**How to complete this task:**
From the line containing "U6: NOT (in" through the last line of the data, return those lines exactly as written and nothing more.
(Extracted records)
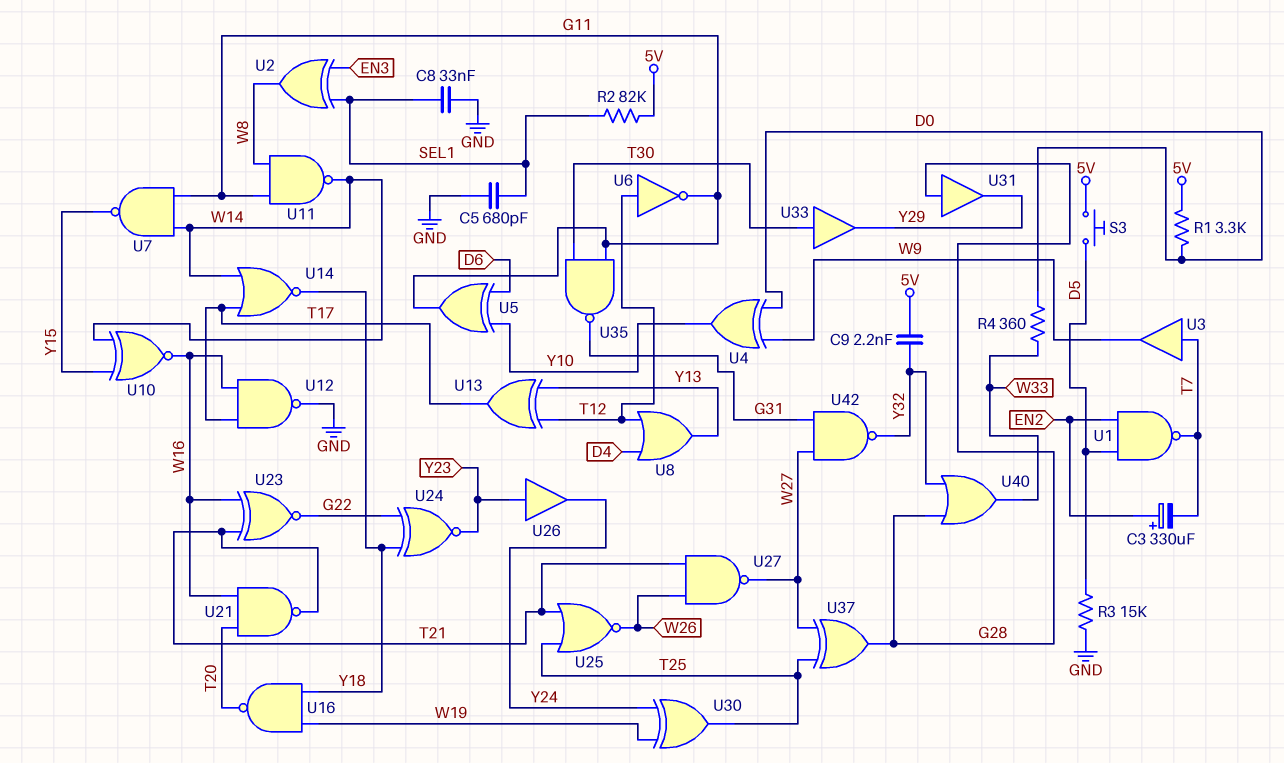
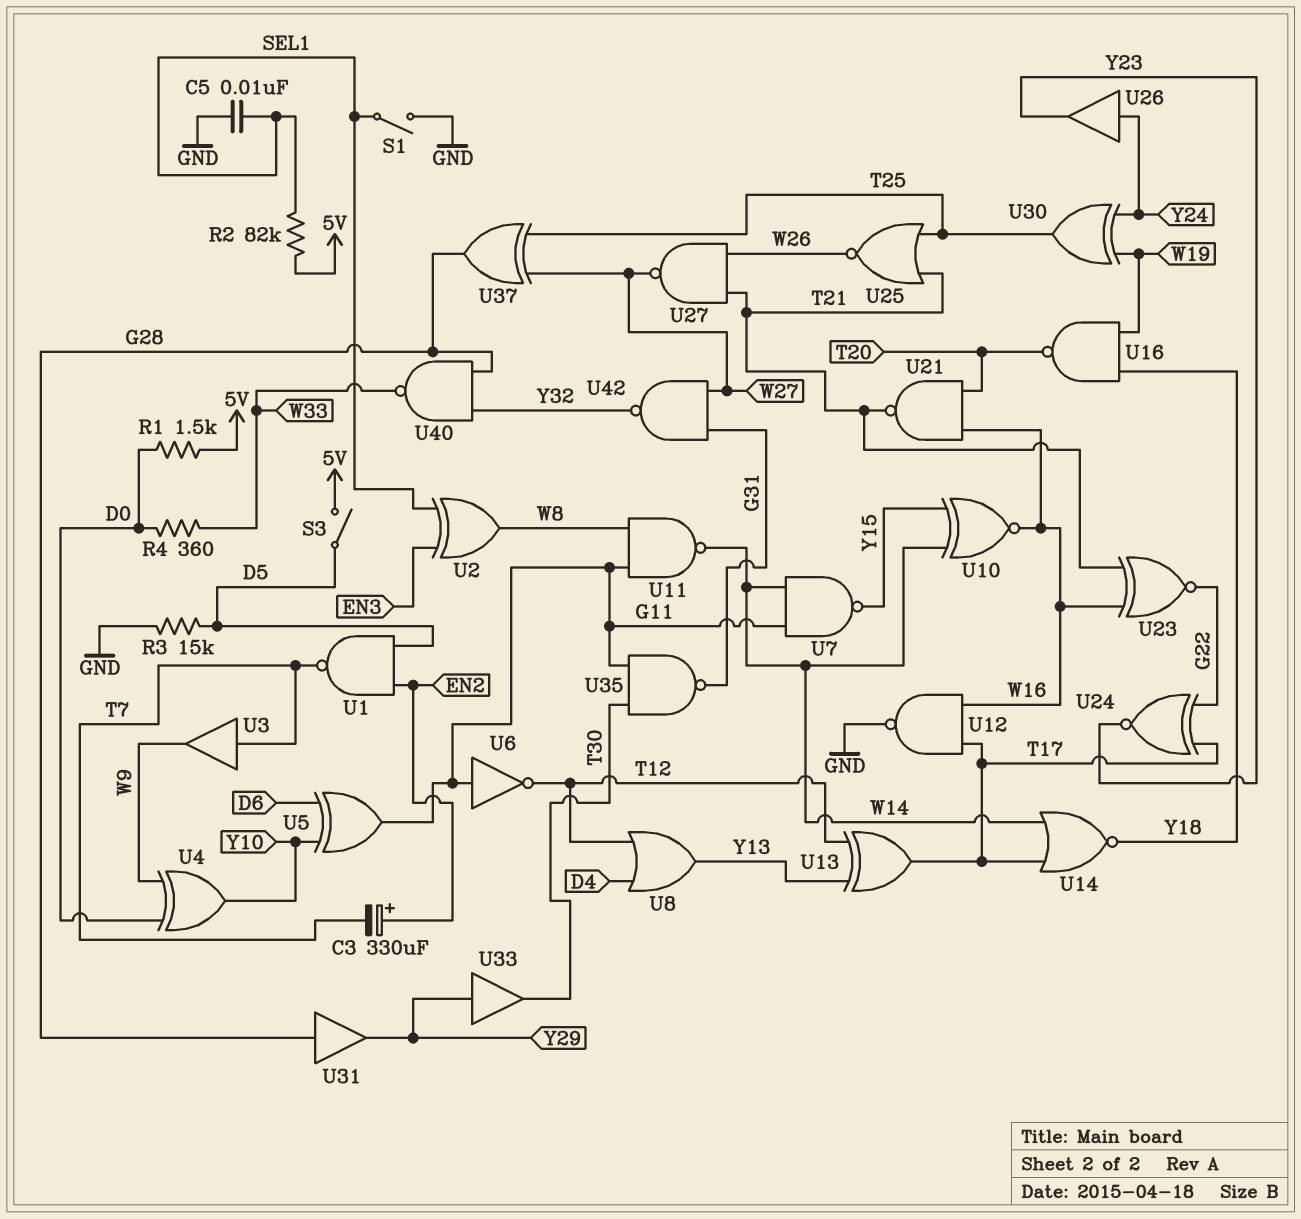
C5: 680pF (GND, SEL1) -> 10nF (GND, SEL1)
C8: 33nF (GND, SEL1) -> none
C9: 2.2nF (5V, Y32) -> none
R1: 3.3k (5V, D0) -> 1.5k (5V, D0)
S1: none -> switch (GND, SEL1)
S3: button (5V, D5) -> switch (5V, D5)
U6: NOT (in T12, out G11) -> NOT (in G11, out T12)
U24: XNOR (in G22, in Y18, out Y23) -> XNOR (in G22, in T17, out Y23)
U26: buffer (in Y23, out Y24) -> buffer (in Y24, out Y23)
U33: buffer (in T30, out Y29) -> buffer (in Y29, out T30)
U40: OR (in G28, in Y32, out W33) -> NAND (in G28, in Y32, out W33)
(End Extracted records)
**Task solution:**
U6: NOT (in T12, out G11) -> NOT (in G11, out T12)
U24: XNOR (in G22, in Y18, out Y23) -> XNOR (in G22, in T17, out Y23)
U26: buffer (in Y23, out Y24) -> buffer (in Y24, out Y23)
U33: buffer (in T30, out Y29) -> buffer (in Y29, out T30)
U40: OR (in G28, in Y32, out W33) -> NAND (in G28, in Y32, out W33)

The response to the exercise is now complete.